DATA TO USE Block Start

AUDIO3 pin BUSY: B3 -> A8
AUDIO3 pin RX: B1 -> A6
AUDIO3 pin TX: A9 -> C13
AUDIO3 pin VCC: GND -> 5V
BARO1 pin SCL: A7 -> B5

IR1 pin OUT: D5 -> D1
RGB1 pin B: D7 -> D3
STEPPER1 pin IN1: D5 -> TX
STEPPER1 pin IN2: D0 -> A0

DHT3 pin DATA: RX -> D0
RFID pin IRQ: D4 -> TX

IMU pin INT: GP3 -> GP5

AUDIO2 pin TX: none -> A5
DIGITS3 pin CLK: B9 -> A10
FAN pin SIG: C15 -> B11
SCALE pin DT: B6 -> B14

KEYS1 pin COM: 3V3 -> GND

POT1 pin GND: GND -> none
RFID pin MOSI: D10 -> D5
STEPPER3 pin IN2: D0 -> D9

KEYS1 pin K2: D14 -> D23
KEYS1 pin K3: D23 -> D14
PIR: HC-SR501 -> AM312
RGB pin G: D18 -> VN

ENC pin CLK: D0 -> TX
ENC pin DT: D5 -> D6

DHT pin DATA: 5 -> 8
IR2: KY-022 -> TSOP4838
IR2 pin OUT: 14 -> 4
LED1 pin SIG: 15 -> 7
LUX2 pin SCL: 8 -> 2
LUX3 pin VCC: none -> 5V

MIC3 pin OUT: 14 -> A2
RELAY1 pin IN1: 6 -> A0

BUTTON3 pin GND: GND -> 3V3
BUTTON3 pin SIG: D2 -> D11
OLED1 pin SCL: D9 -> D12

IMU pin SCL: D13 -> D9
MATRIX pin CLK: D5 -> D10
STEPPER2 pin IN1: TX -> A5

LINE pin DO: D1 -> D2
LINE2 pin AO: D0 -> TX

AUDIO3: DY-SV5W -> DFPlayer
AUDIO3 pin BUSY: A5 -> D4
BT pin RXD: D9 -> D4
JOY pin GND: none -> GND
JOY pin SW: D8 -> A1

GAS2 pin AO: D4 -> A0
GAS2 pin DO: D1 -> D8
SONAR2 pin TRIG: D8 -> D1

DATA TO USE Block End

▸ **TASK TO CARRY OUT**
Everything from the first line of the records through the line containing "DHT3 pin DATA: RX -> D0" is to be set down exactly, while later lines are left out.

▸ **ANSWER SECTION**
AUDIO3 pin BUSY: B3 -> A8
AUDIO3 pin RX: B1 -> A6
AUDIO3 pin TX: A9 -> C13
AUDIO3 pin VCC: GND -> 5V
BARO1 pin SCL: A7 -> B5

IR1 pin OUT: D5 -> D1
RGB1 pin B: D7 -> D3
STEPPER1 pin IN1: D5 -> TX
STEPPER1 pin IN2: D0 -> A0

DHT3 pin DATA: RX -> D0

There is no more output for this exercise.